Data to use below:

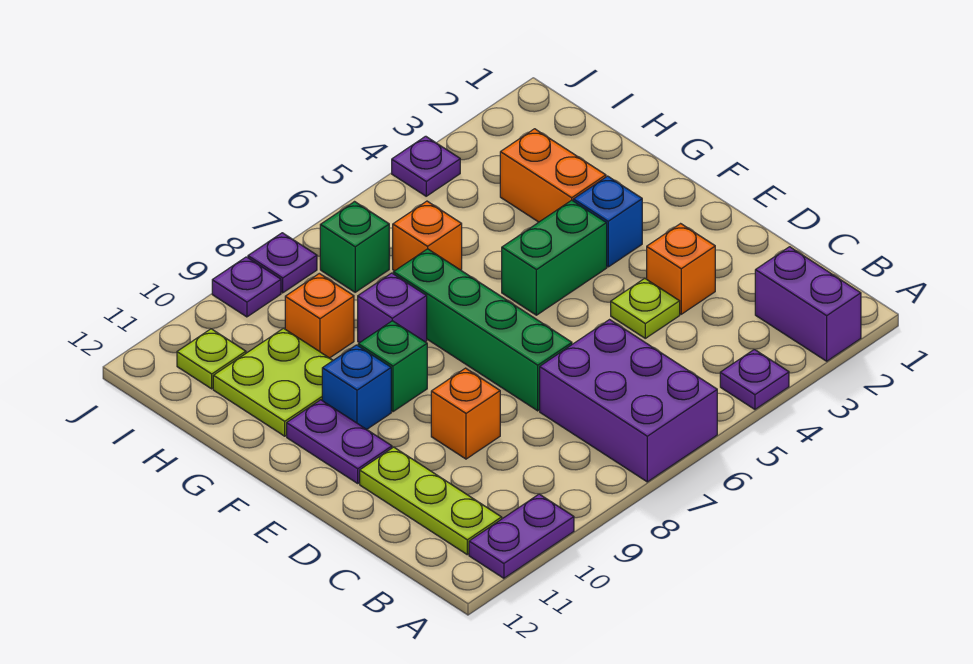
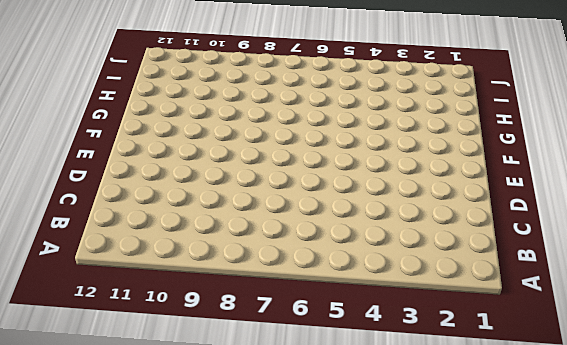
none -> purple brick A2:B2 level 1
none -> purple plate A4 level 1
none -> purple brick A6:C7 level 1

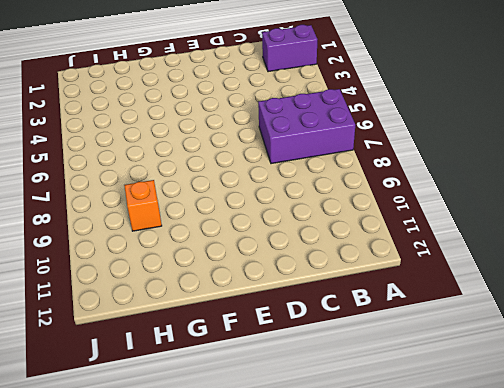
none -> purple plate A4 level 1
none -> purple plate A10:A11 level 1
none -> lime plate B11:D11 level 1

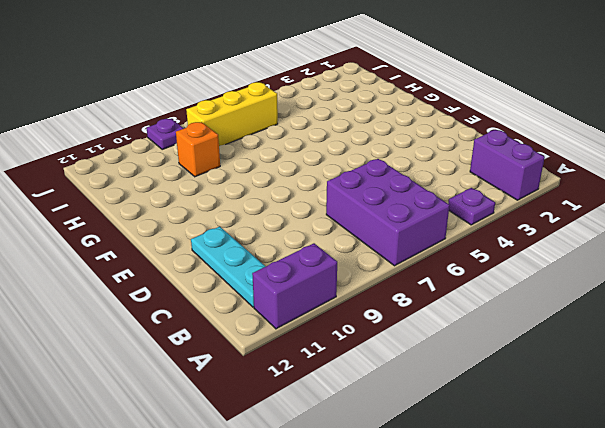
purple brick A10:A11 level 1 -> purple plate A10:A11 level 1
cyan plate B11:D11 level 1 -> lime plate B11:D11 level 1
yellow brick I6:I8 level 1 -> green brick I7 level 1
none -> orange brick D3 level 1
none -> lime plate D4 level 1
none -> green brick D7:G7 level 1

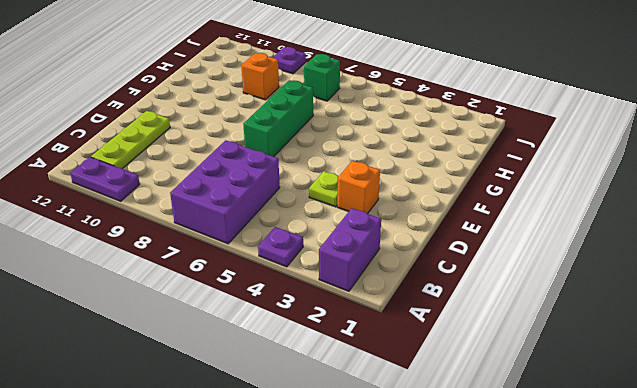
green brick E7:G7 level 1 -> green brick D7:G7 level 1
none -> orange brick D9 level 1
none -> purple plate E11:F11 level 1
none -> blue brick F3 level 1

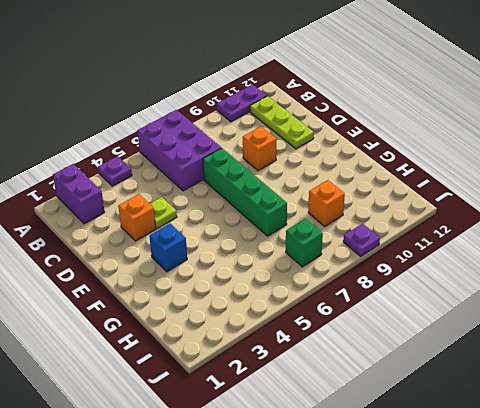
none -> purple plate E11:F11 level 1
none -> green brick F4:F5 level 1
none -> green brick F9 level 1

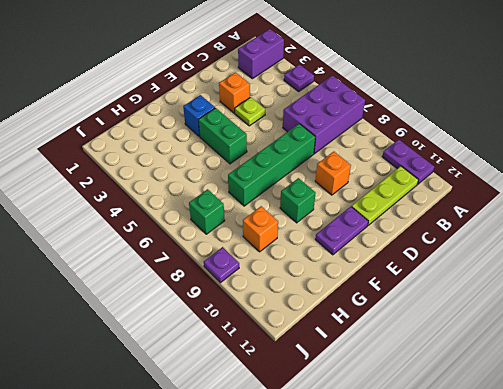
none -> blue brick F10 level 1
none -> orange brick G3:H3 level 1
none -> purple brick G8 level 1

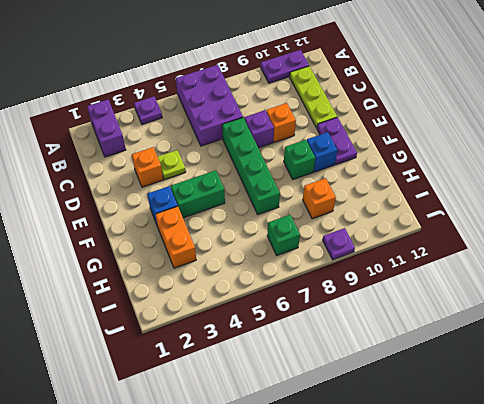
purple brick D8 level 1 -> purple brick G8 level 1
none -> lime plate G10:H11 level 1
none -> orange brick H6 level 1
none -> lime plate I11 level 1

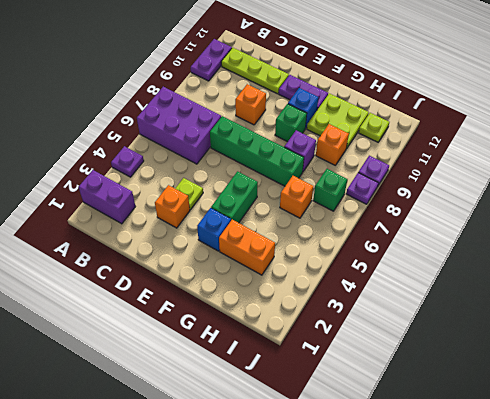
none -> purple plate J4 level 1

End of Data to use.

### Try it
Give back the records word for word, without their pictures.

### The completed task
none -> purple brick A2:B2 level 1
none -> purple plate A4 level 1
none -> purple brick A6:C7 level 1

none -> purple plate A4 level 1
none -> purple plate A10:A11 level 1
none -> lime plate B11:D11 level 1

purple brick A10:A11 level 1 -> purple plate A10:A11 level 1
cyan plate B11:D11 level 1 -> lime plate B11:D11 level 1
yellow brick I6:I8 level 1 -> green brick I7 level 1
none -> orange brick D3 level 1
none -> lime plate D4 level 1
none -> green brick D7:G7 level 1

green brick E7:G7 level 1 -> green brick D7:G7 level 1
none -> orange brick D9 level 1
none -> purple plate E11:F11 level 1
none -> blue brick F3 level 1

none -> purple plate E11:F11 level 1
none -> green brick F4:F5 level 1
none -> green brick F9 level 1

none -> blue brick F10 level 1
none -> orange brick G3:H3 level 1
none -> purple brick G8 level 1

purple brick D8 level 1 -> purple brick G8 level 1
none -> lime plate G10:H11 level 1
none -> orange brick H6 level 1
none -> lime plate I11 level 1

none -> purple plate J4 level 1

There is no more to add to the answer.